(Image sets with object changes)
Content starts

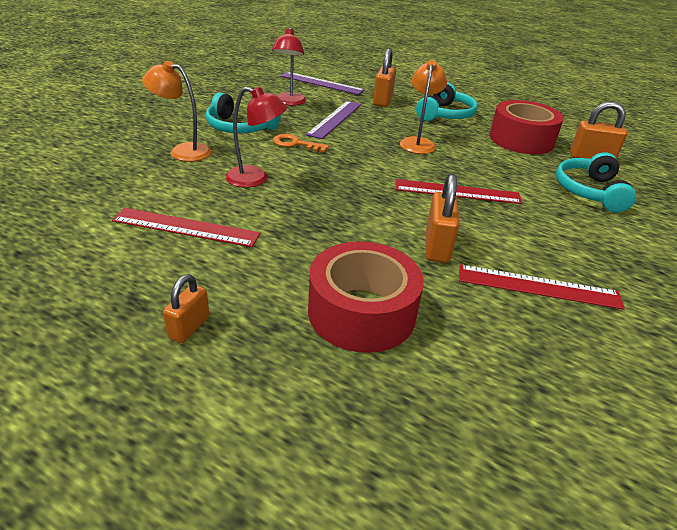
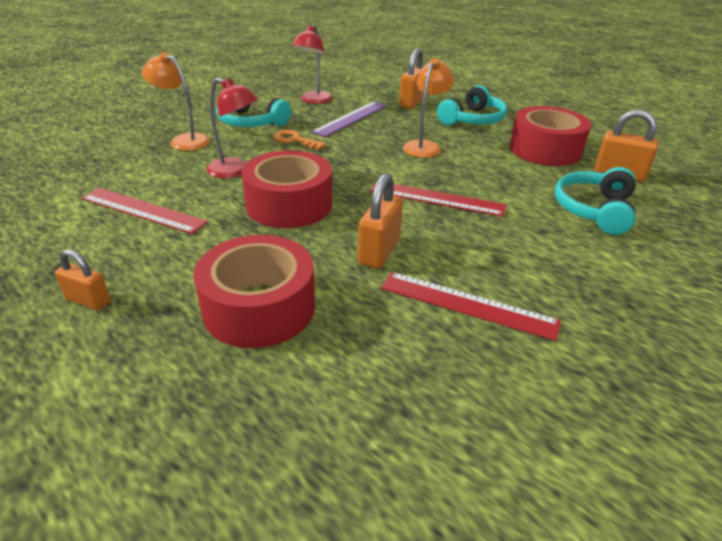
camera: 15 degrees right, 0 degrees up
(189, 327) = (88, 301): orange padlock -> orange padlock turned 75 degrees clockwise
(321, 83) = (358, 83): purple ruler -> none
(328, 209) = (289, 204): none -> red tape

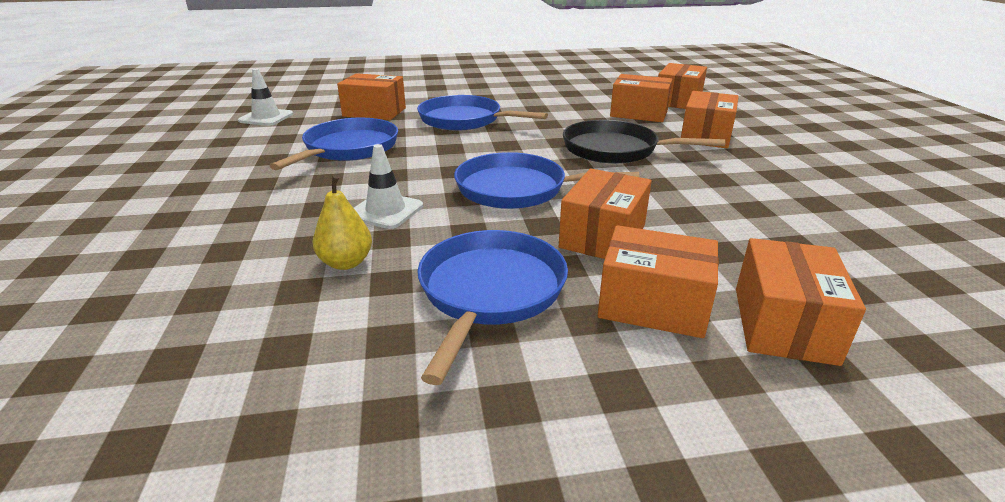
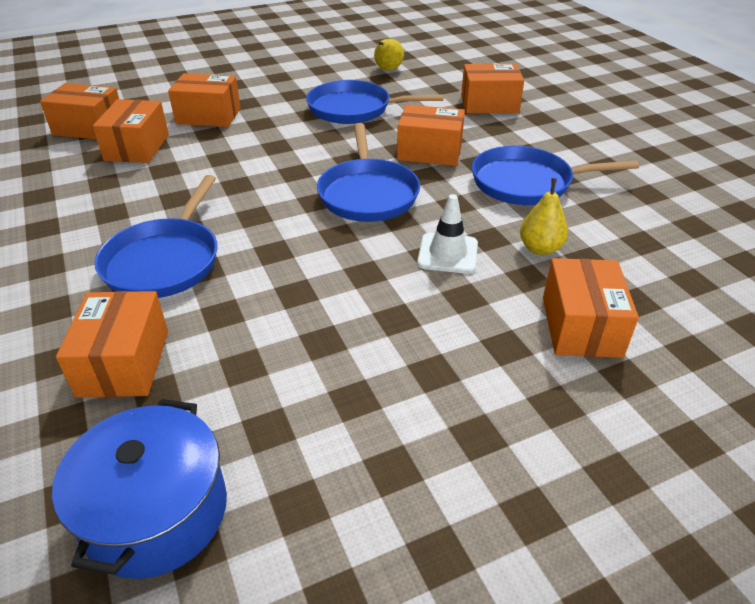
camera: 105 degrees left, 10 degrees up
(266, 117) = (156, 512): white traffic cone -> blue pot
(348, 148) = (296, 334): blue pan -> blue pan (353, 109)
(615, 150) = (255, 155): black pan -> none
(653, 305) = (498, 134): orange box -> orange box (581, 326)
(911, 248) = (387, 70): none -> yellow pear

Content ends

▶ **Exercise directions**
Print each record exactly as it stands, omitting the pictures.

▶ **Completed exercise**
camera: 15 degrees right, 0 degrees up
(189, 327) = (88, 301): orange padlock -> orange padlock turned 75 degrees clockwise
(321, 83) = (358, 83): purple ruler -> none
(328, 209) = (289, 204): none -> red tape

camera: 105 degrees left, 10 degrees up
(266, 117) = (156, 512): white traffic cone -> blue pot
(348, 148) = (296, 334): blue pan -> blue pan (353, 109)
(615, 150) = (255, 155): black pan -> none
(653, 305) = (498, 134): orange box -> orange box (581, 326)
(911, 248) = (387, 70): none -> yellow pear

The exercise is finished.